PROMPT> As the answer, give every line of the records that includes the word "none".

RECORDS FOR THIS TASK>
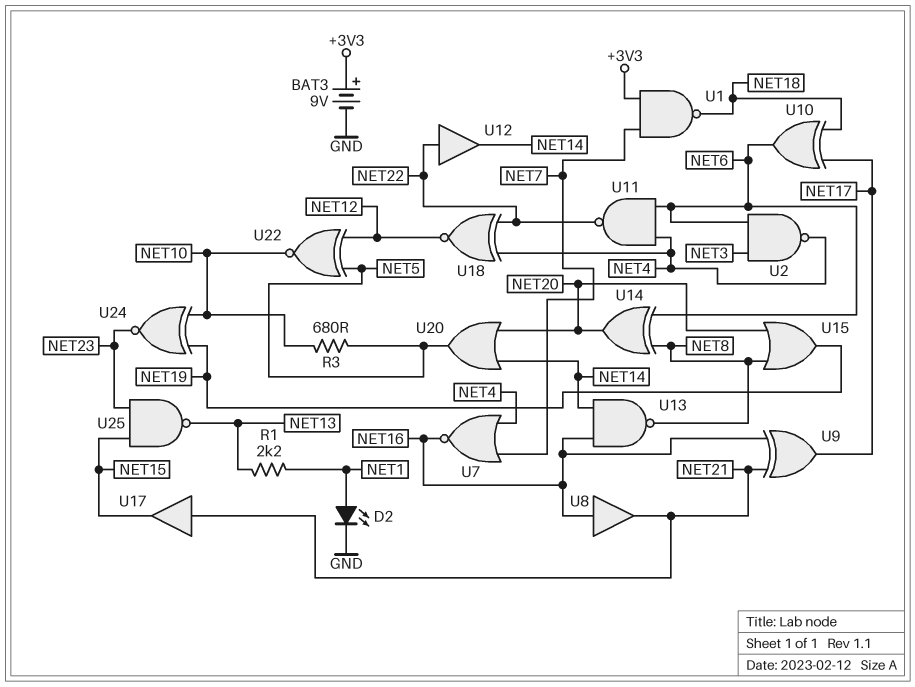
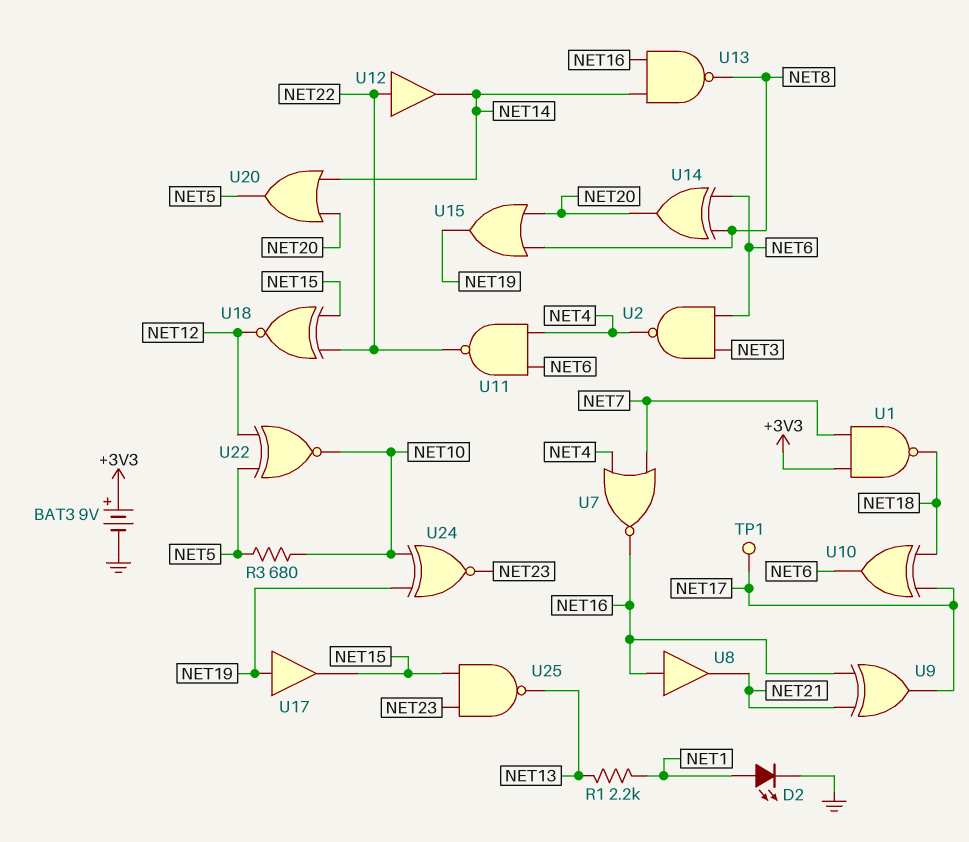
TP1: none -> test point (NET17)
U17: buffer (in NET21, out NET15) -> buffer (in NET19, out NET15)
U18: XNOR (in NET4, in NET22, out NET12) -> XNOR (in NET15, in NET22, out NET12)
--
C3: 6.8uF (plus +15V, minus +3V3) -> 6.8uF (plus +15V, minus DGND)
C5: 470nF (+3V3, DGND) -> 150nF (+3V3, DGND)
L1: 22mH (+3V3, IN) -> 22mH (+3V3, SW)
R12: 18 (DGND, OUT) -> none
...
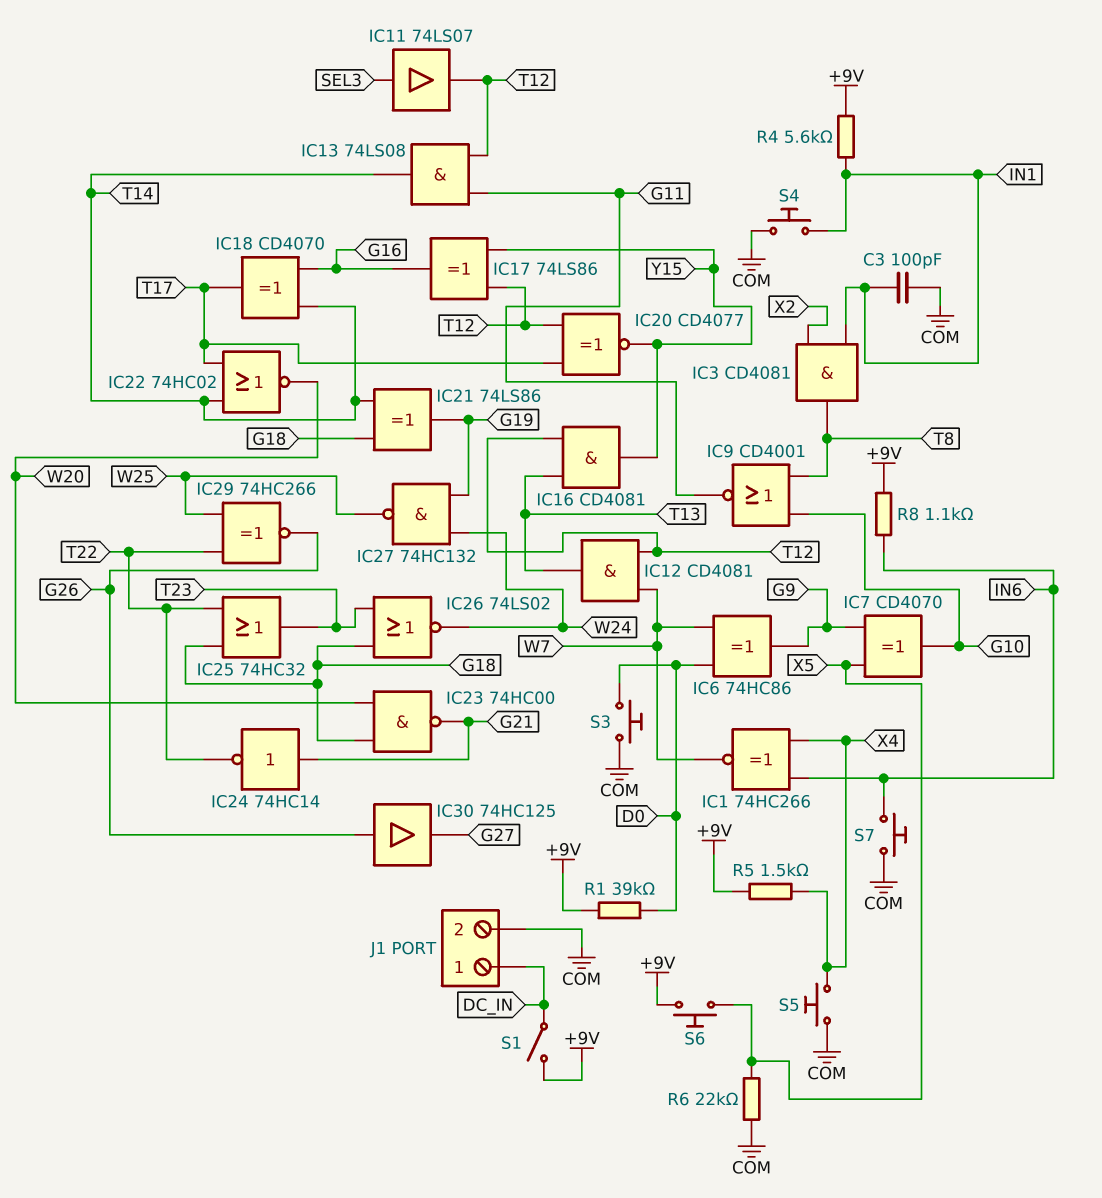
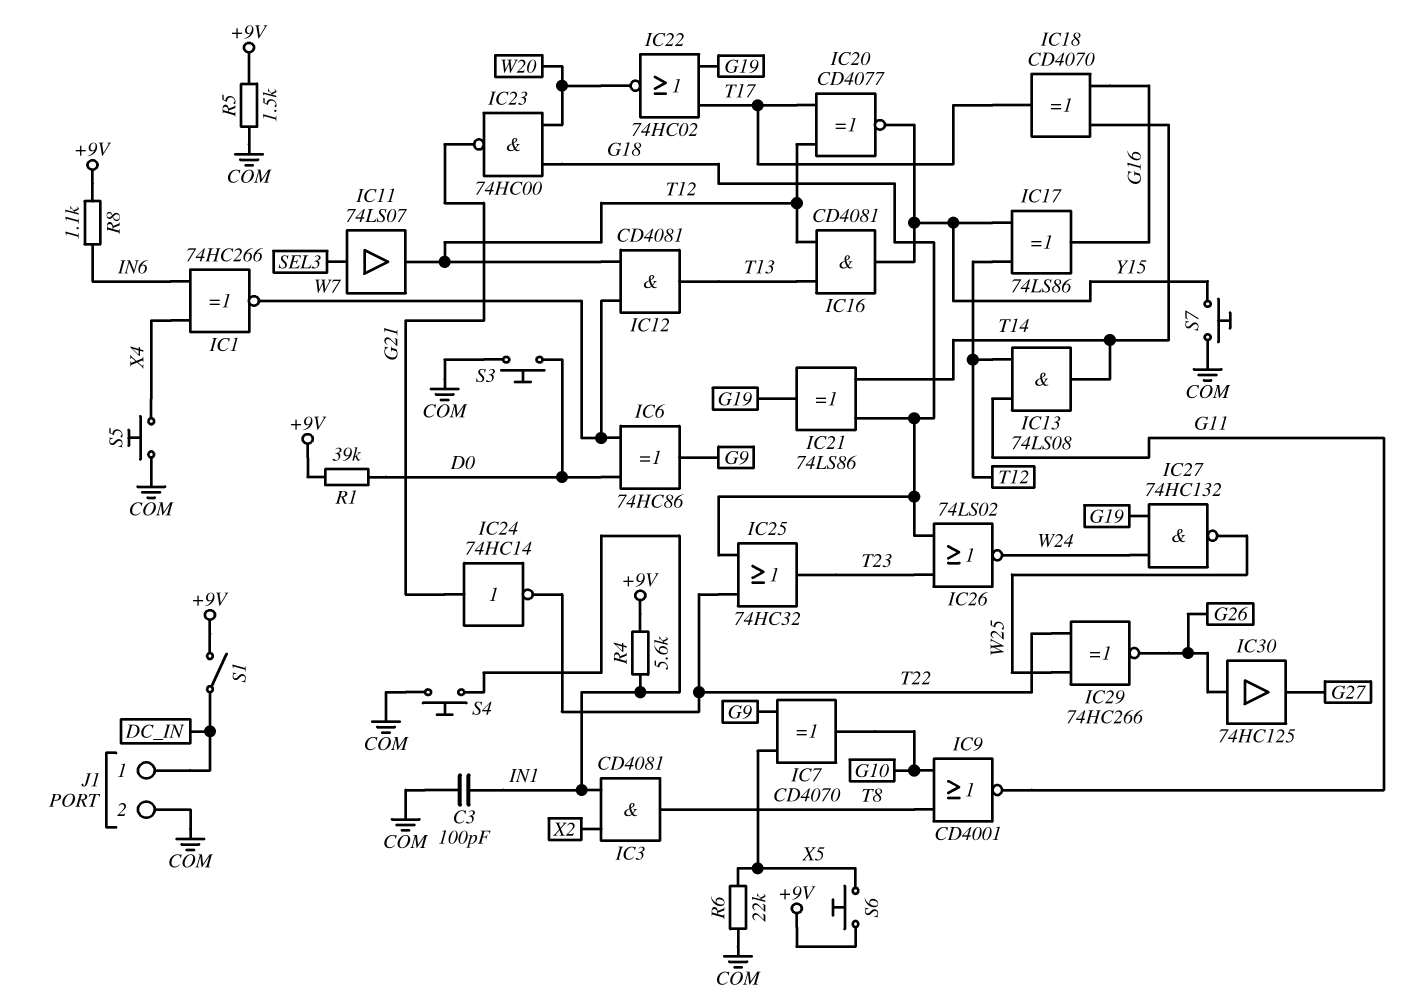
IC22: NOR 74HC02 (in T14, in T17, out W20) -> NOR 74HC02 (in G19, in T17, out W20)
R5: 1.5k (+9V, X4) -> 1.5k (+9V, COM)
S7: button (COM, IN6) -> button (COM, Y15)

YOUR SOLUTION>
TP1: none -> test point (NET17)
R12: 18 (DGND, OUT) -> none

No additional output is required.